*** DATA EXCERPT Section Begins ***
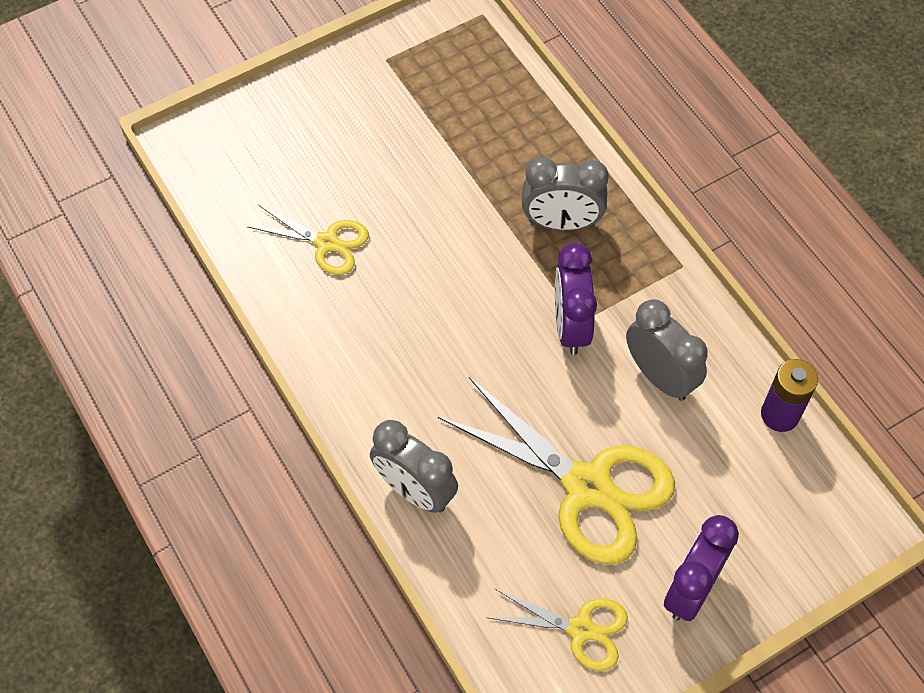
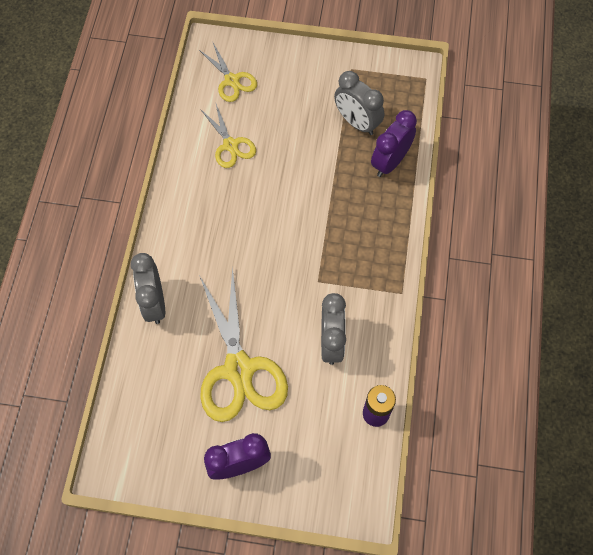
camera: 40 degrees right, 5 degrees up
yellow scissors [486,588,628,671] -> yellow scissors moved to [199,41,257,102]
grey clock [522,157,609,231] -> grey clock moved to [334,71,384,135]
purple clock [555,243,597,355] -> purple clock moved to [371,110,417,177]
*** DATA EXCERPT Section Ends ***
§ **ABOUT THIS EXERCISE**
Could you give the material again exactly as it stands, omitting any image?

§ **SOLUTION**
camera: 40 degrees right, 5 degrees up
yellow scissors [486,588,628,671] -> yellow scissors moved to [199,41,257,102]
grey clock [522,157,609,231] -> grey clock moved to [334,71,384,135]
purple clock [555,243,597,355] -> purple clock moved to [371,110,417,177]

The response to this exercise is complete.